(DATA FOR THE TASK Opens)
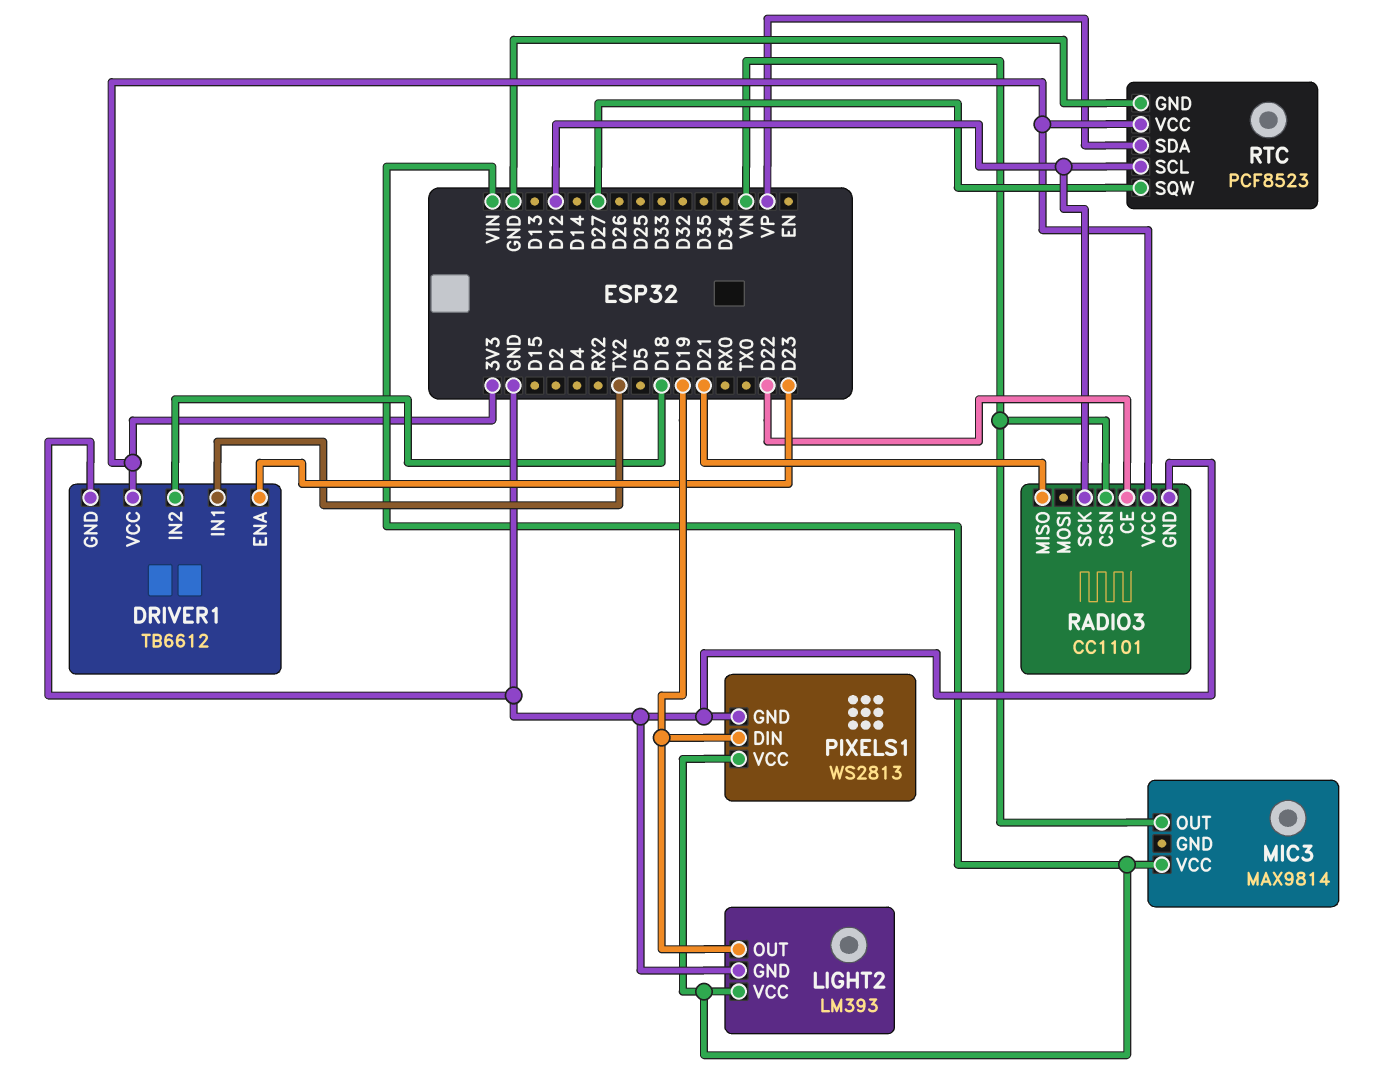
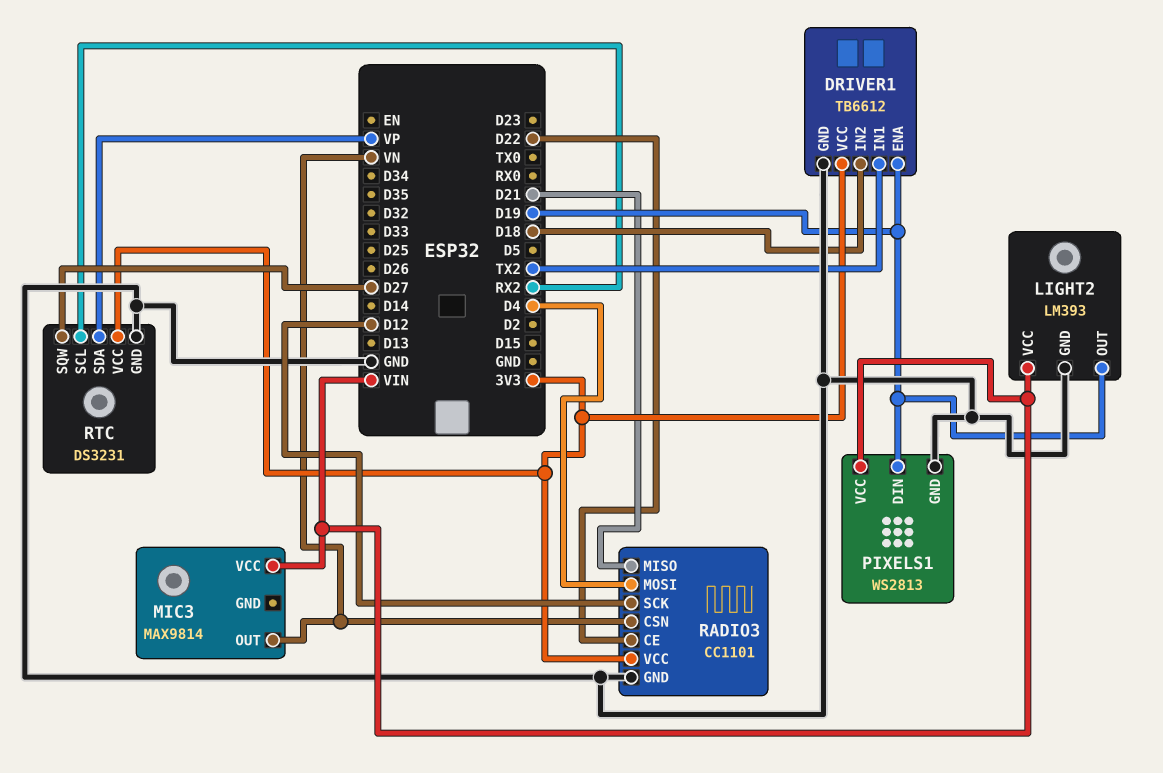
DRIVER1 pin ENA: D23 -> D19
RADIO3 pin MOSI: none -> D4
RTC: PCF8523 -> DS3231
RTC pin SCL: D12 -> RX2

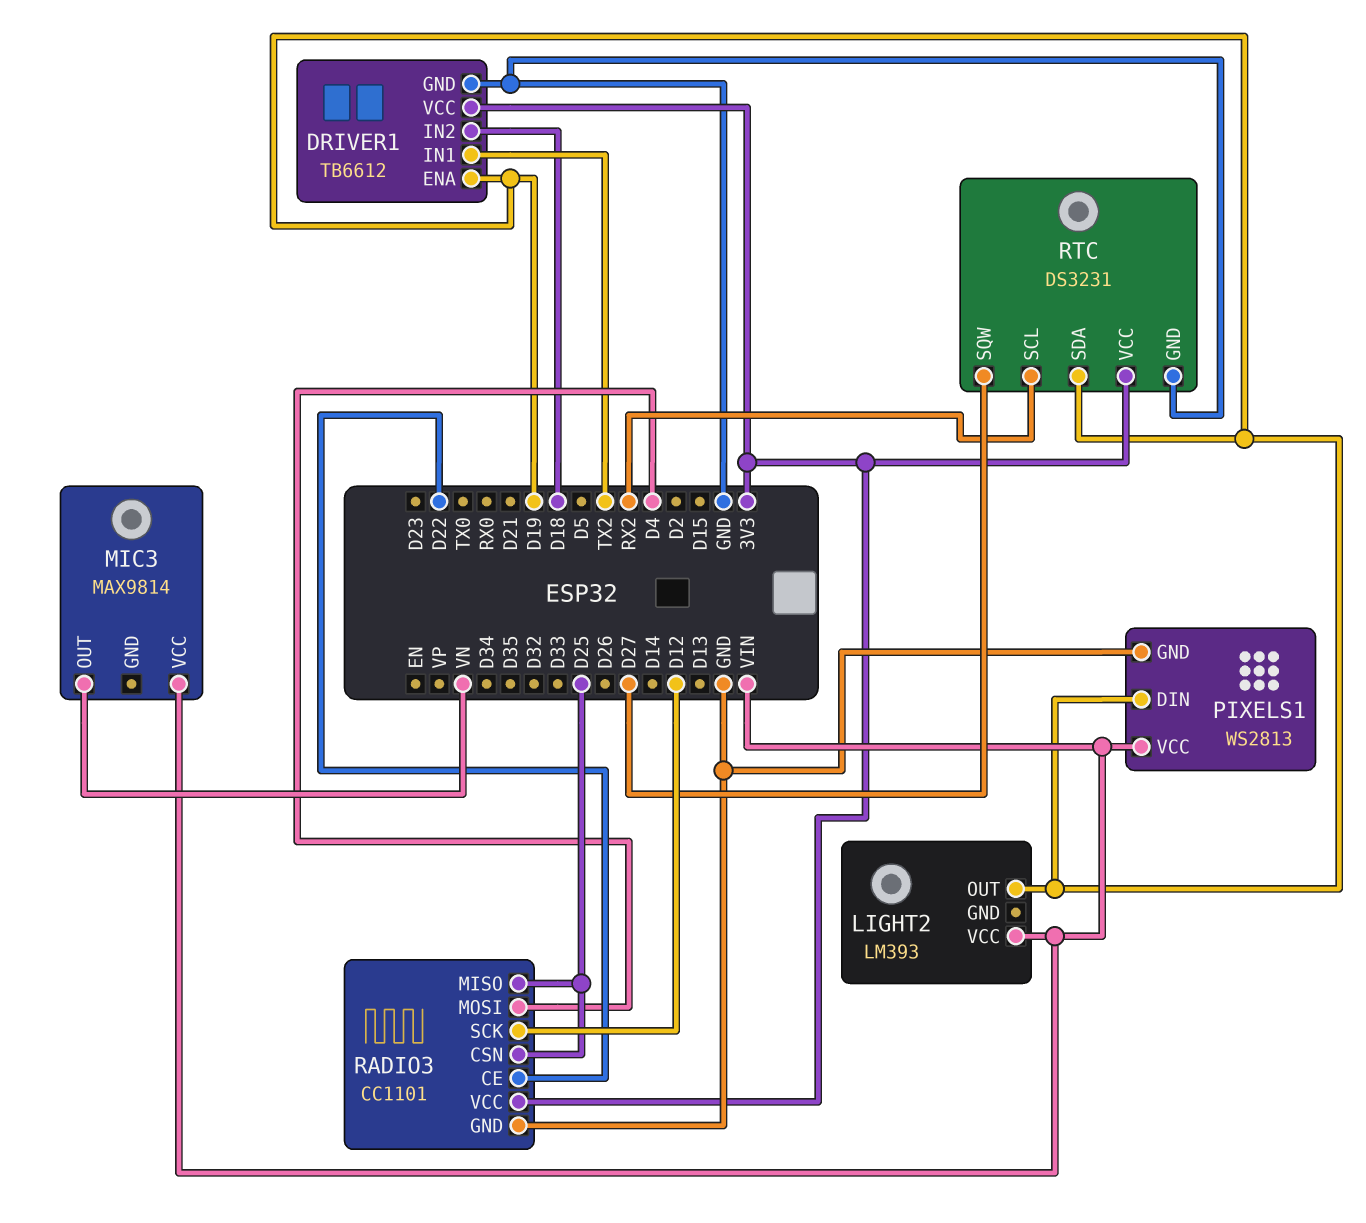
LIGHT2 pin GND: GND -> none
RADIO3 pin CSN: VN -> D25
RADIO3 pin MISO: D21 -> D25
RTC pin SDA: VP -> D19

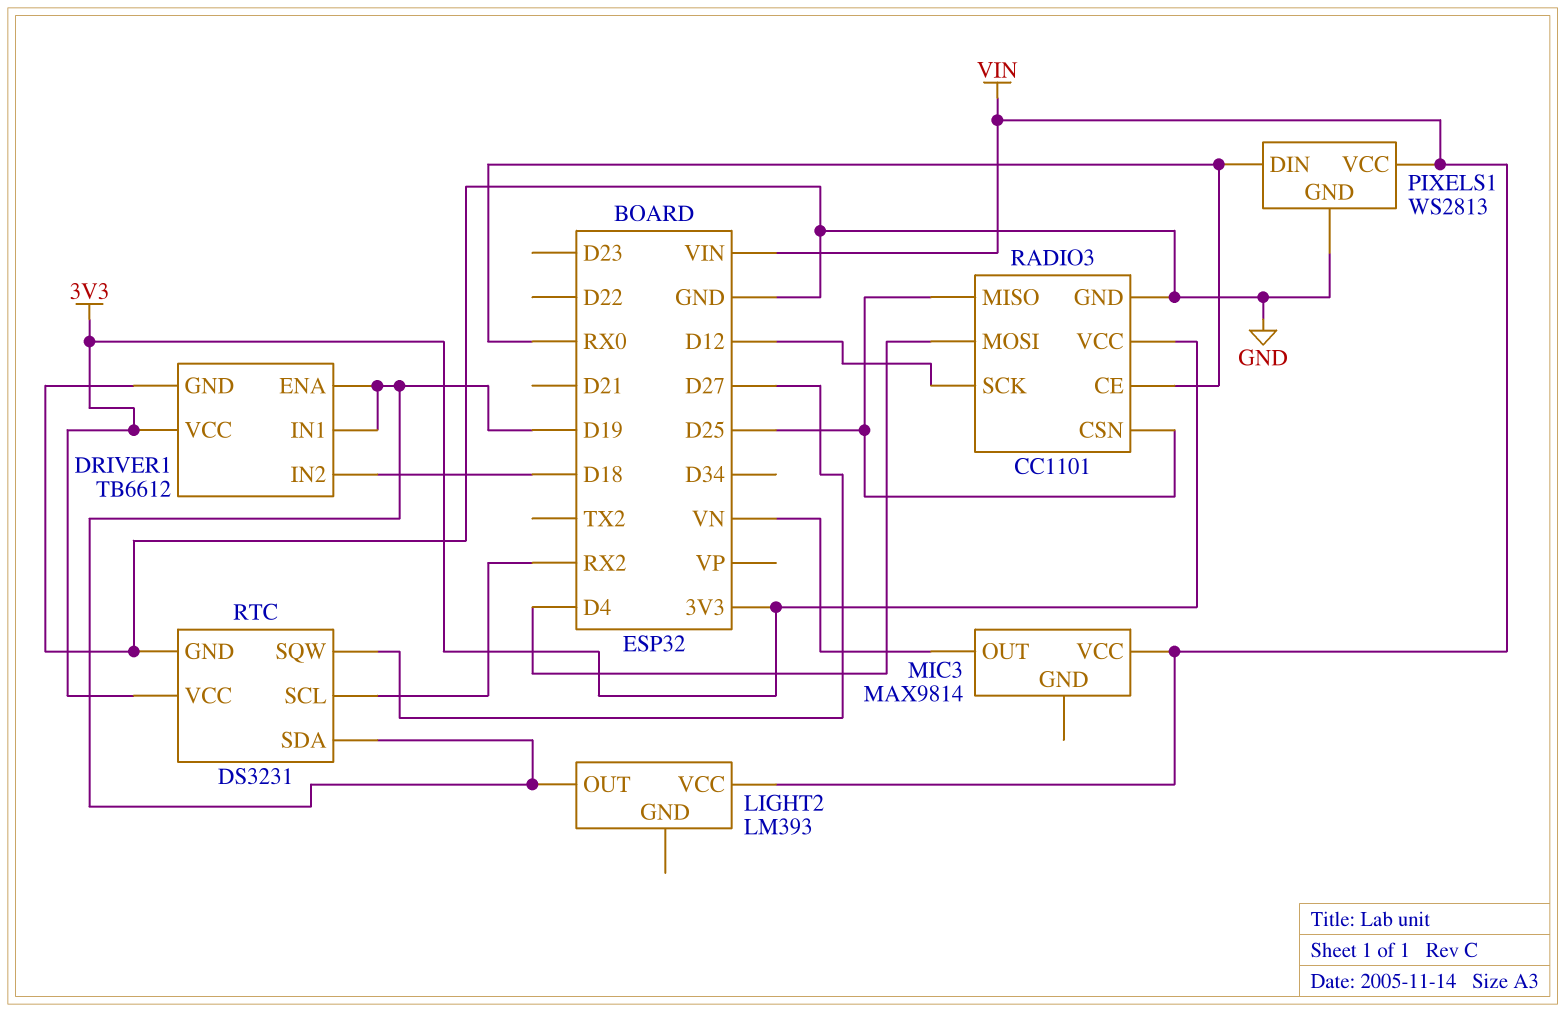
DRIVER1 pin IN1: TX2 -> D19
PIXELS1 pin DIN: D19 -> RX0
RADIO3 pin CE: D22 -> RX0

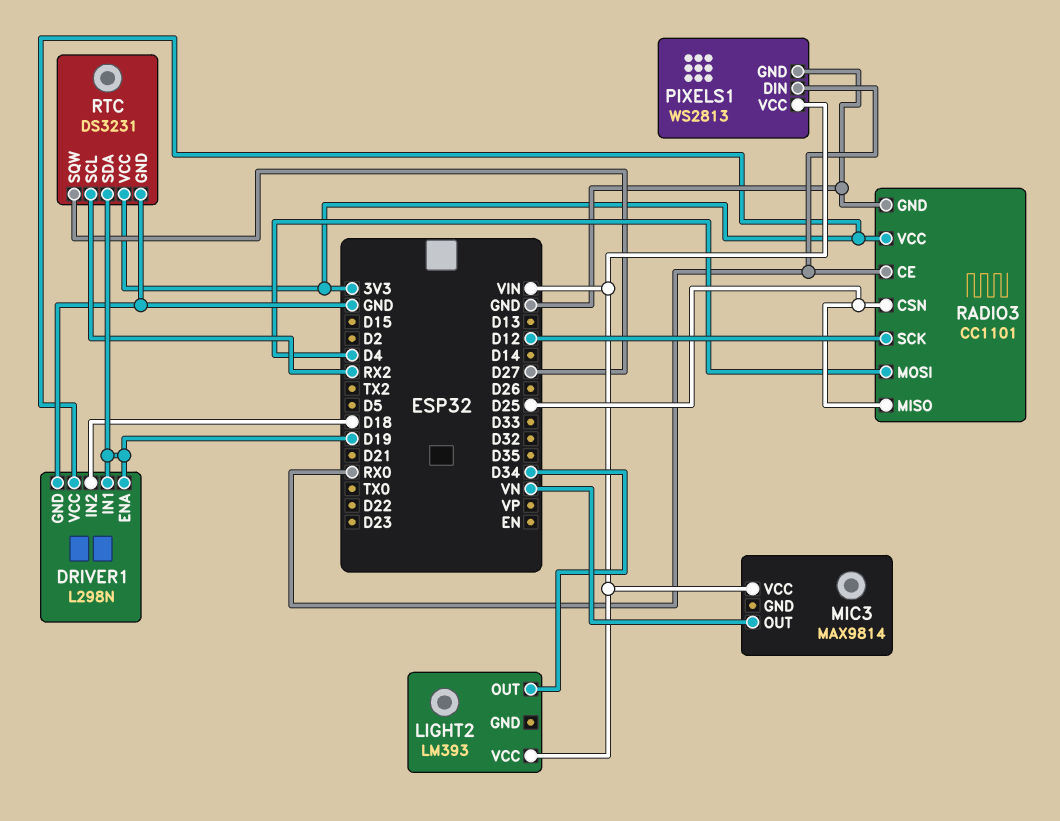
DRIVER1: TB6612 -> L298N
LIGHT2 pin OUT: D19 -> D34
(DATA FOR THE TASK Closes)
TASK STATEMENT » Your task is to reproduce exactly the lines from the one with "RADIO3 pin MOSI: none -> D4" to the end of the material, both included, with the pictures left out.

WRITTEN ANSWER »
RADIO3 pin MOSI: none -> D4
RTC: PCF8523 -> DS3231
RTC pin SCL: D12 -> RX2

LIGHT2 pin GND: GND -> none
RADIO3 pin CSN: VN -> D25
RADIO3 pin MISO: D21 -> D25
RTC pin SDA: VP -> D19

DRIVER1 pin IN1: TX2 -> D19
PIXELS1 pin DIN: D19 -> RX0
RADIO3 pin CE: D22 -> RX0

DRIVER1: TB6612 -> L298N
LIGHT2 pin OUT: D19 -> D34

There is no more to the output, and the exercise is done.